→ **SOURCE DATA**
· · · · ·

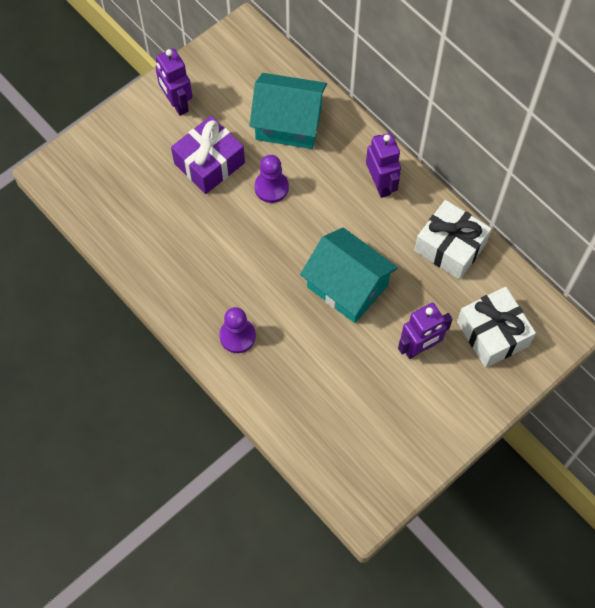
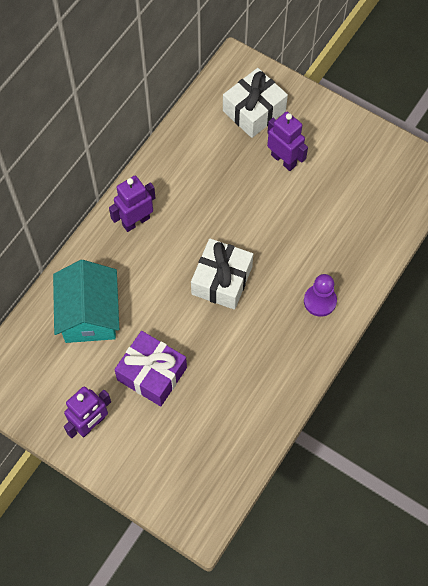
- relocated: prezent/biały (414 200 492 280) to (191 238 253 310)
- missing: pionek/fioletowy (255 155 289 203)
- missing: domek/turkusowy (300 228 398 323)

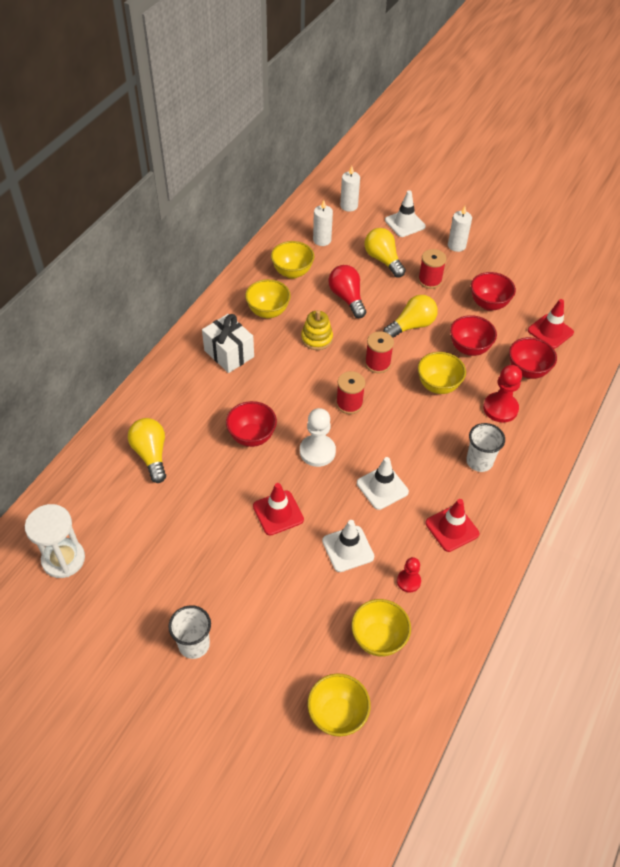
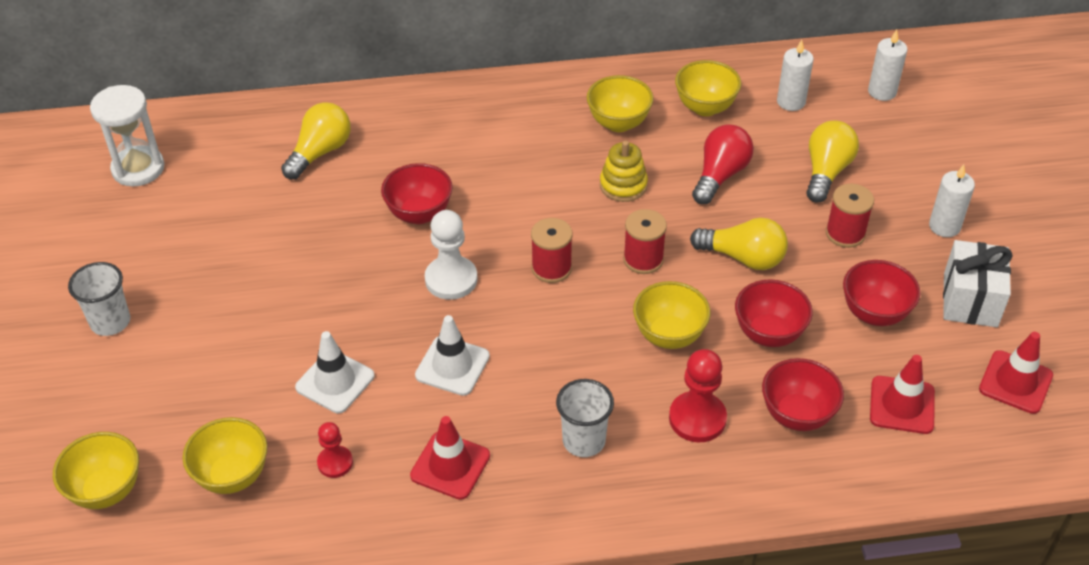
- relocated: prezent/biały (202 314 254 373) to (943 240 1012 327)
- relocated: pachołek/czerwony (253 483 304 536) to (979 332 1053 414)
- missing: pachołek/biały (385 190 426 237)

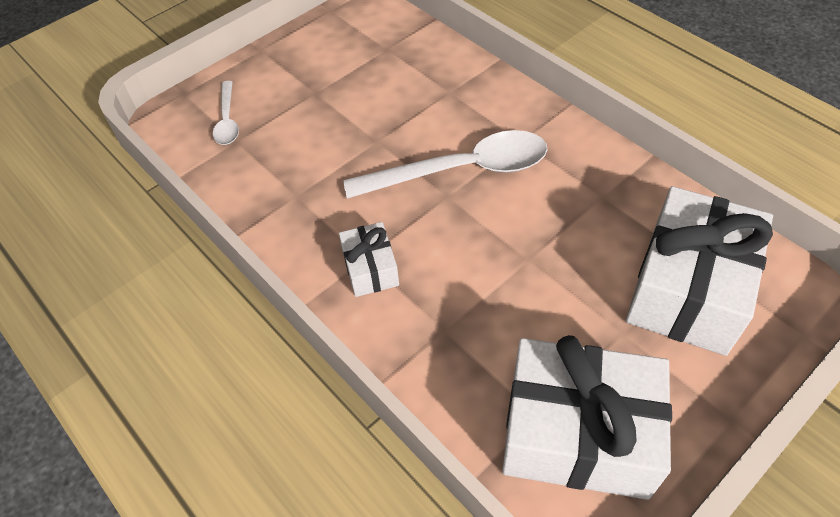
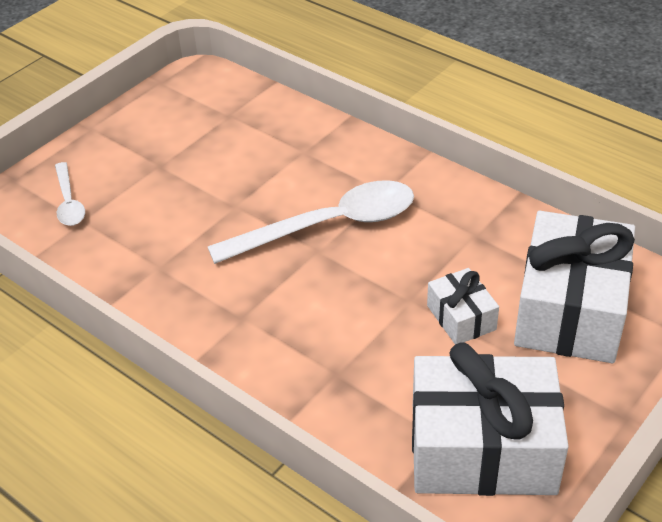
- relocated: prezent/biały (339 222 399 297) to (427 268 499 344)

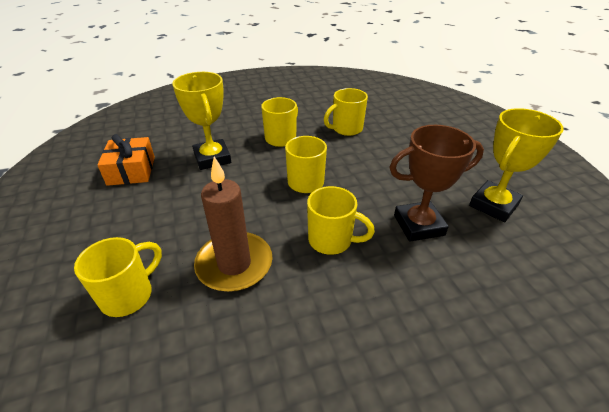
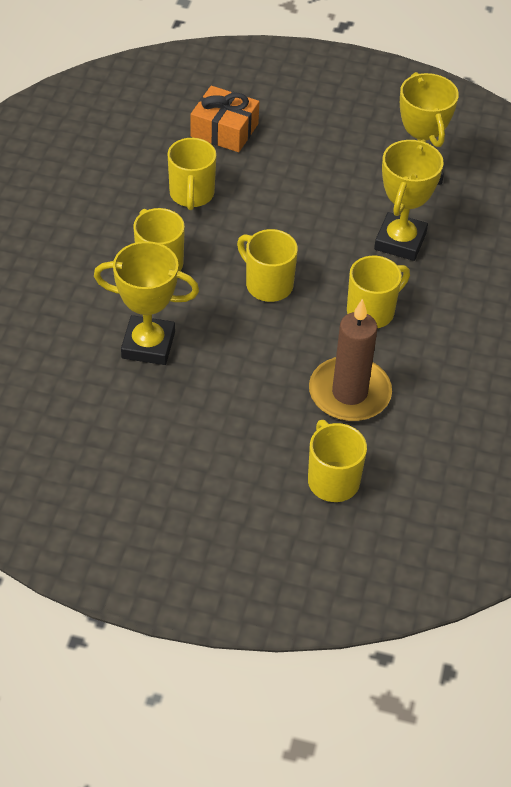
- relocated: prezent/pomarańczowy (97 134 155 186) to (191 86 259 152)
- colour: puchar/brązowy (389 125 484 242) to puchar/żółty (374 139 444 261)

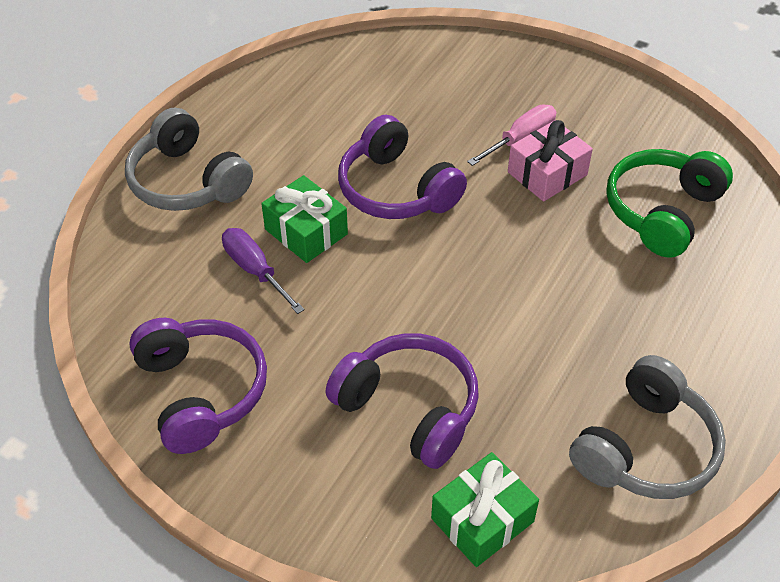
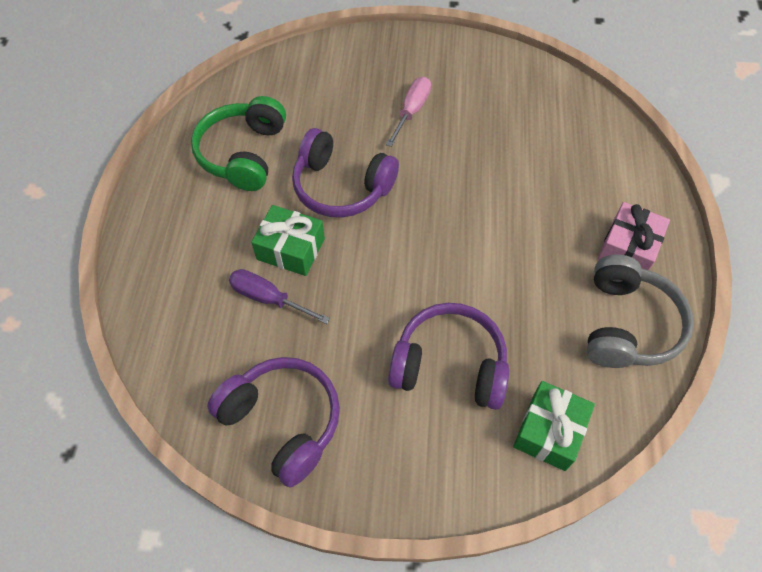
- relocated: słuchawki/zielony (606 149 733 258) to (191 96 286 191)
- relocated: prezent/różowy (508 120 593 202) to (597 202 670 270)
- missing: słuchawki/szary (125 108 253 211)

· · · · ·

→ **EXERCISE DIRECTIONS**
Across the material above, count each line with the string "biały" and state the number alone.

→ **OUTPUT**
4